▶ _Work to complete_:
The lines to be copied are those below that contain "cylinder".

▶ _Data block_:
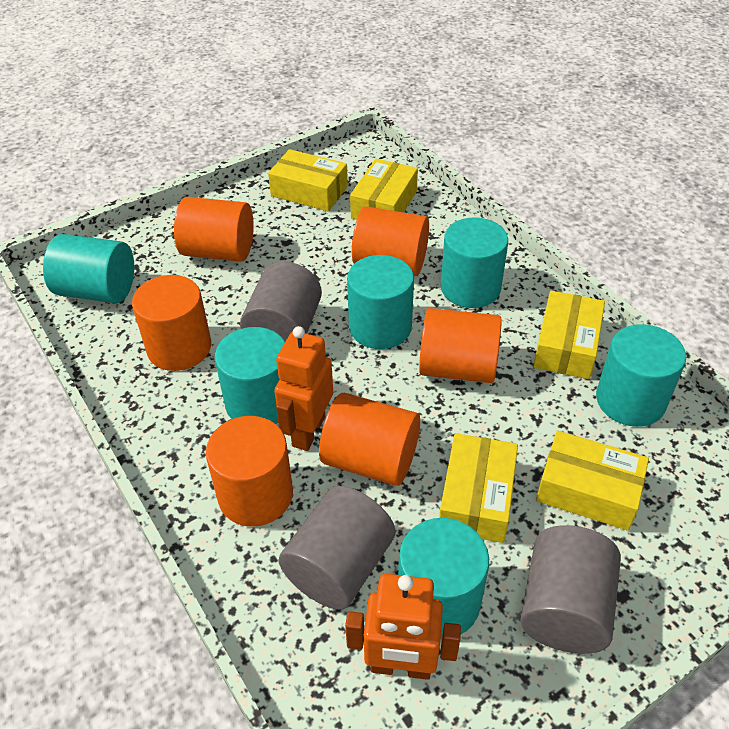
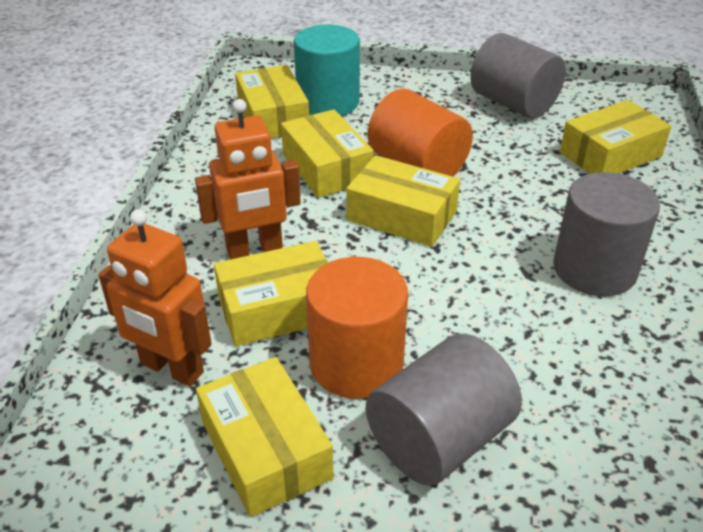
orange cylinder: 6 -> 2
turquoise cylinder: 6 -> 1
yellow box: 5 -> 6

▶ _Output for this exercise_:
orange cylinder: 6 -> 2
turquoise cylinder: 6 -> 1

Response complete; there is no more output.